> _Task instructions_:
In the records below, find the line with "pink tree: 1 -> 0" and the line with "red ruler: 1 -> 0". Print both exactly, along with every line between them, and no other line.

Listed entries section start

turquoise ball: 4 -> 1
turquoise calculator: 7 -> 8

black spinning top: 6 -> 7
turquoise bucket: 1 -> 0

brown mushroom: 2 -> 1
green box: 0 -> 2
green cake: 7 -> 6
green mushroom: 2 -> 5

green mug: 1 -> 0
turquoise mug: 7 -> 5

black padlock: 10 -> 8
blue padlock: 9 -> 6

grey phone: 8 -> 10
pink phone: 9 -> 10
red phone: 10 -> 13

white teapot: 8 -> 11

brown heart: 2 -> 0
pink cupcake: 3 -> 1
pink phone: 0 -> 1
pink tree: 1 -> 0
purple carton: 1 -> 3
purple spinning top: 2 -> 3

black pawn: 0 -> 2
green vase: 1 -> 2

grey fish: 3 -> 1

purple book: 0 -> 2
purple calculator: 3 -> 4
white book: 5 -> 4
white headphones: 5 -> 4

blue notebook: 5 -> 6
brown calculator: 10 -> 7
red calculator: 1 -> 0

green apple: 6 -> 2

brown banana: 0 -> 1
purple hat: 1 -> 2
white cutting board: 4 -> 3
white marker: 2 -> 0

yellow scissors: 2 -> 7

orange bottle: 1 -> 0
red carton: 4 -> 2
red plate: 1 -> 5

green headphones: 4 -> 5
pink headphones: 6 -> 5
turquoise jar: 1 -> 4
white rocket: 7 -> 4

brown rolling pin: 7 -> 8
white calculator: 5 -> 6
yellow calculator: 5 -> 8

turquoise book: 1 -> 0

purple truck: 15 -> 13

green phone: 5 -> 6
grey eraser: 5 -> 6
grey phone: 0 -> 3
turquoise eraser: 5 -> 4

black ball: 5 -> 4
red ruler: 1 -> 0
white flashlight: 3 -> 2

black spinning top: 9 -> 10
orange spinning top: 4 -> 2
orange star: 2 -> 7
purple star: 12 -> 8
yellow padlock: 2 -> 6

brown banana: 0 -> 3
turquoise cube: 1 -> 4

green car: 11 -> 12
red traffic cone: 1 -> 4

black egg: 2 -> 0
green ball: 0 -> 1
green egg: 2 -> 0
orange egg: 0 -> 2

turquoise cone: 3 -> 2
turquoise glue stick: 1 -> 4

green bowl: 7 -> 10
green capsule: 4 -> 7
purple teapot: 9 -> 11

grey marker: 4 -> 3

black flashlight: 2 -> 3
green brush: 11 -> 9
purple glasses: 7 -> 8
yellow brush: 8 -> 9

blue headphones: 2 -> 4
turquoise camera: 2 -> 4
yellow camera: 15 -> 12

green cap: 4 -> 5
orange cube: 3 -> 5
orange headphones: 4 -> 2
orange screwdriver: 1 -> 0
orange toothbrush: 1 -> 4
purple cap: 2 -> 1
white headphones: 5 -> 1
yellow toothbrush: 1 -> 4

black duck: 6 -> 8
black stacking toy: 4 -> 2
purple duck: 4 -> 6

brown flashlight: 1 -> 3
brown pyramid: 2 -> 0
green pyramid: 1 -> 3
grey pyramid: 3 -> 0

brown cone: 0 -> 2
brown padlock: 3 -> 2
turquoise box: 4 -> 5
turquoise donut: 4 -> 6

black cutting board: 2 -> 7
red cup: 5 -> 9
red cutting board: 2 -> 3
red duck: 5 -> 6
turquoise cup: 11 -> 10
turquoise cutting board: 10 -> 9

Listed entries section end

> _Output of the task_:
pink tree: 1 -> 0
purple carton: 1 -> 3
purple spinning top: 2 -> 3

black pawn: 0 -> 2
green vase: 1 -> 2

grey fish: 3 -> 1

purple book: 0 -> 2
purple calculator: 3 -> 4
white book: 5 -> 4
white headphones: 5 -> 4

blue notebook: 5 -> 6
brown calculator: 10 -> 7
red calculator: 1 -> 0

green apple: 6 -> 2

brown banana: 0 -> 1
purple hat: 1 -> 2
white cutting board: 4 -> 3
white marker: 2 -> 0

yellow scissors: 2 -> 7

orange bottle: 1 -> 0
red carton: 4 -> 2
red plate: 1 -> 5

green headphones: 4 -> 5
pink headphones: 6 -> 5
turquoise jar: 1 -> 4
white rocket: 7 -> 4

brown rolling pin: 7 -> 8
white calculator: 5 -> 6
yellow calculator: 5 -> 8

turquoise book: 1 -> 0

purple truck: 15 -> 13

green phone: 5 -> 6
grey eraser: 5 -> 6
grey phone: 0 -> 3
turquoise eraser: 5 -> 4

black ball: 5 -> 4
red ruler: 1 -> 0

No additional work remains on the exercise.